[Start of Attachment]
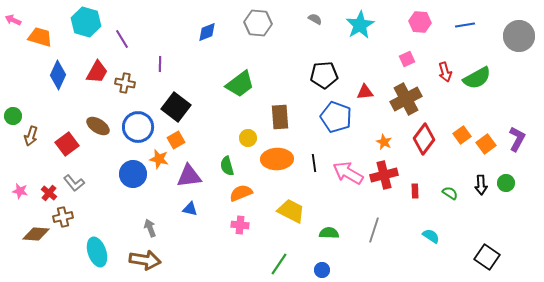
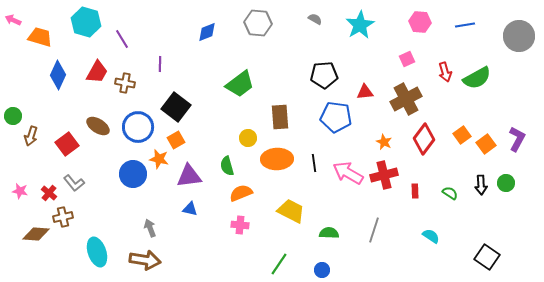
blue pentagon at (336, 117): rotated 12 degrees counterclockwise
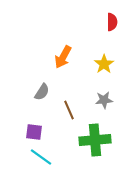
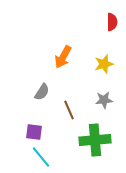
yellow star: rotated 18 degrees clockwise
cyan line: rotated 15 degrees clockwise
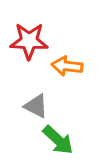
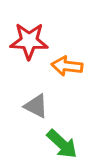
green arrow: moved 4 px right, 4 px down
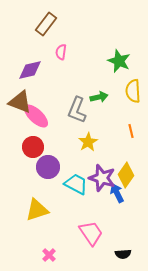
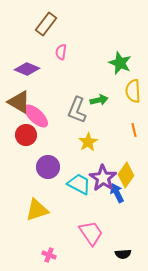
green star: moved 1 px right, 2 px down
purple diamond: moved 3 px left, 1 px up; rotated 35 degrees clockwise
green arrow: moved 3 px down
brown triangle: moved 1 px left; rotated 10 degrees clockwise
orange line: moved 3 px right, 1 px up
red circle: moved 7 px left, 12 px up
purple star: moved 1 px right; rotated 16 degrees clockwise
cyan trapezoid: moved 3 px right
pink cross: rotated 24 degrees counterclockwise
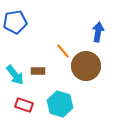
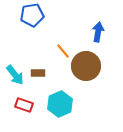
blue pentagon: moved 17 px right, 7 px up
brown rectangle: moved 2 px down
cyan hexagon: rotated 20 degrees clockwise
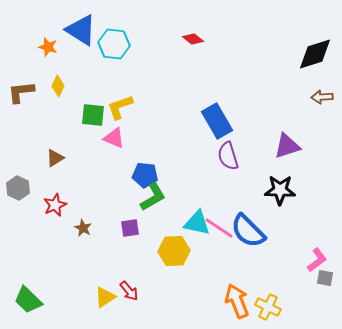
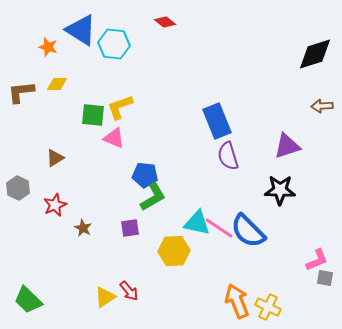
red diamond: moved 28 px left, 17 px up
yellow diamond: moved 1 px left, 2 px up; rotated 65 degrees clockwise
brown arrow: moved 9 px down
blue rectangle: rotated 8 degrees clockwise
pink L-shape: rotated 15 degrees clockwise
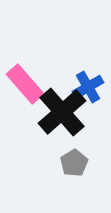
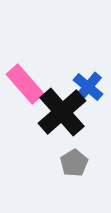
blue cross: rotated 20 degrees counterclockwise
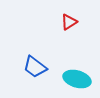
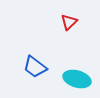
red triangle: rotated 12 degrees counterclockwise
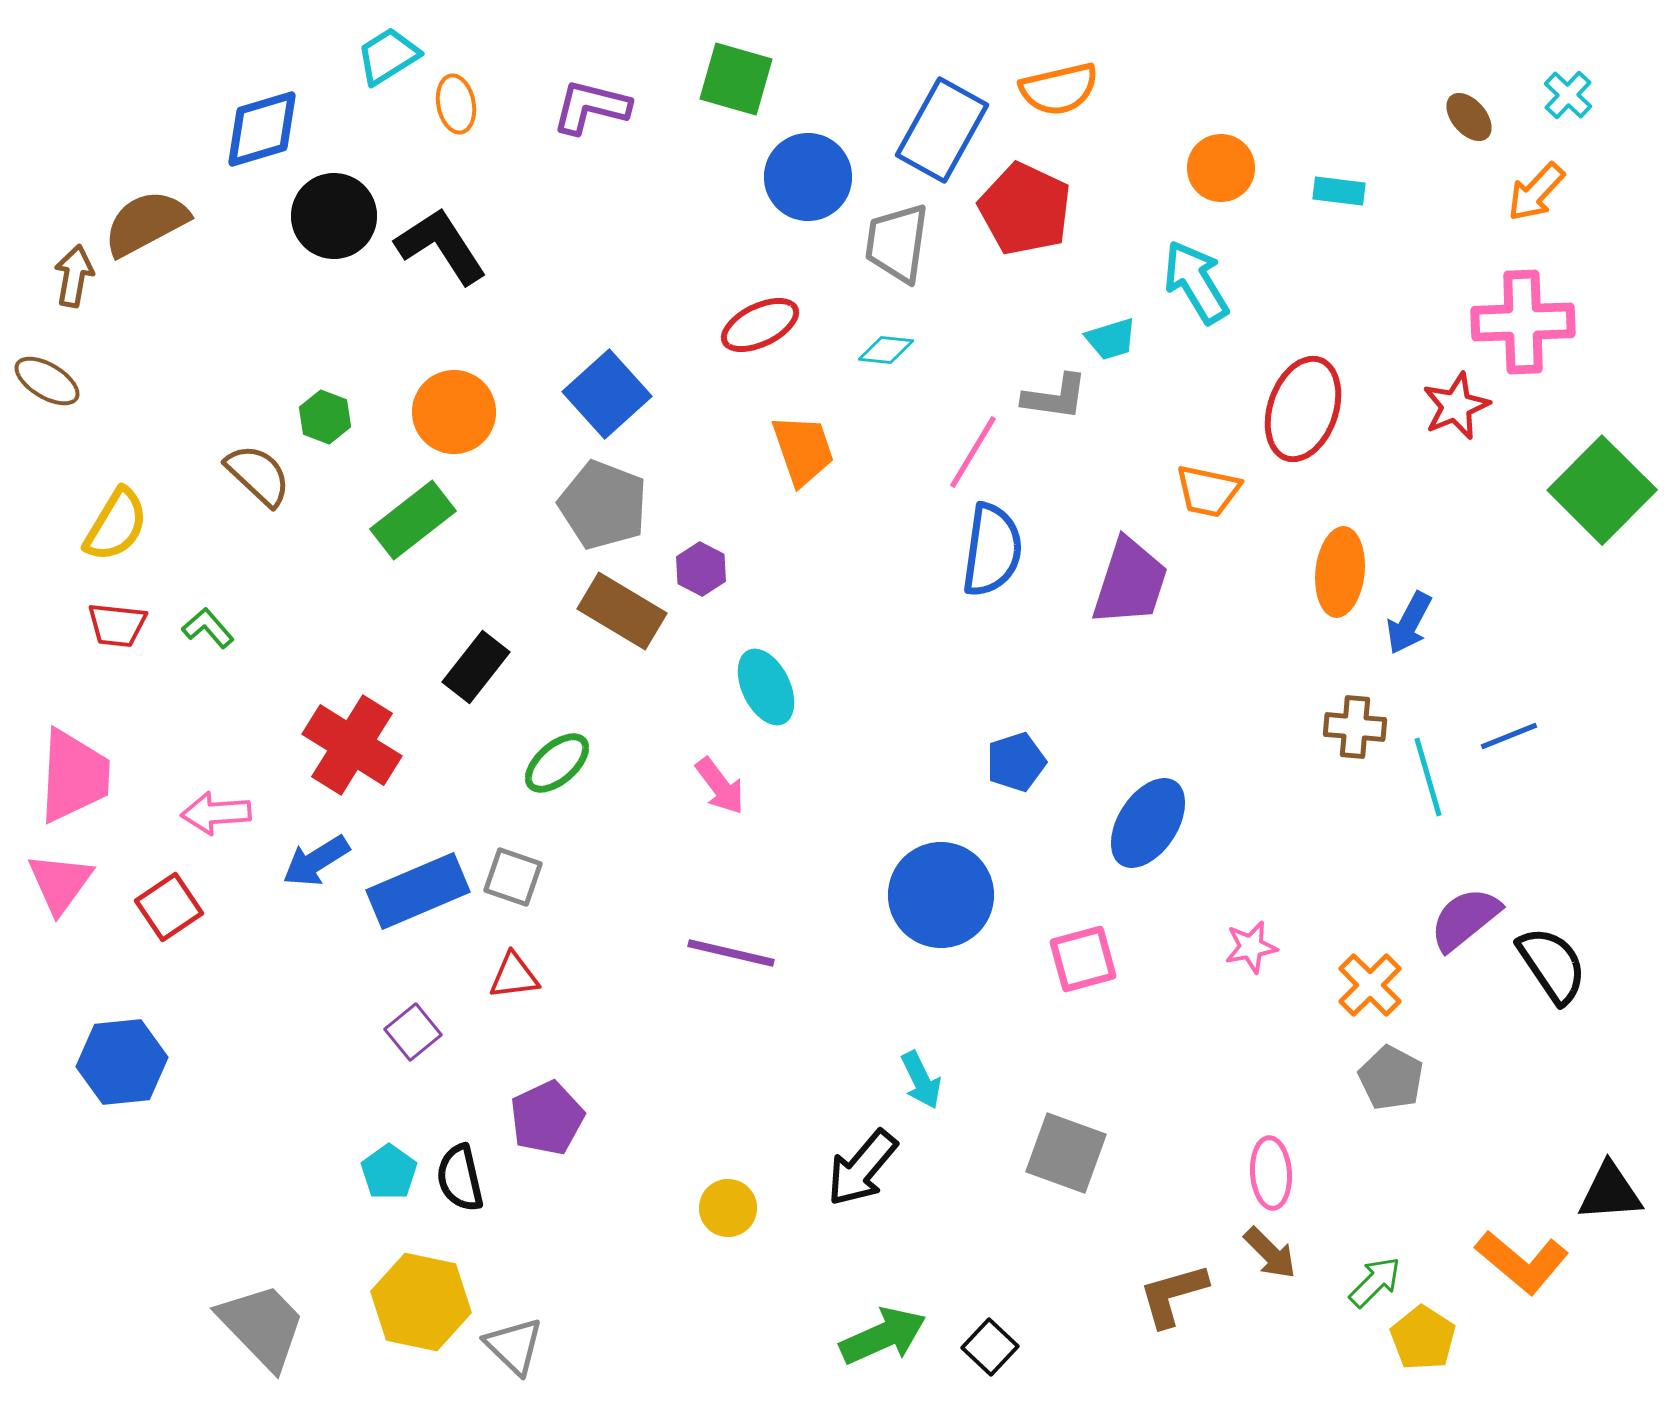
[End of Attachment]
WHAT TO WORK ON →
Extract, word for word, every line from the one containing "red circle: moved 7 px left, 12 px up" to the end of the data above, both ends included, and leave out the pictures.

SOLUTION →
red circle: moved 7 px left, 12 px up
purple star: moved 1 px right; rotated 16 degrees clockwise
cyan trapezoid: moved 3 px right
pink cross: rotated 24 degrees counterclockwise
blue pentagon: moved 17 px right, 7 px up
brown rectangle: moved 2 px down
cyan hexagon: rotated 20 degrees clockwise
red diamond: moved 28 px left, 17 px up
yellow diamond: moved 1 px left, 2 px up; rotated 65 degrees clockwise
brown arrow: moved 9 px down
blue rectangle: rotated 8 degrees clockwise
pink L-shape: rotated 15 degrees clockwise
blue cross: rotated 20 degrees counterclockwise
red triangle: rotated 12 degrees counterclockwise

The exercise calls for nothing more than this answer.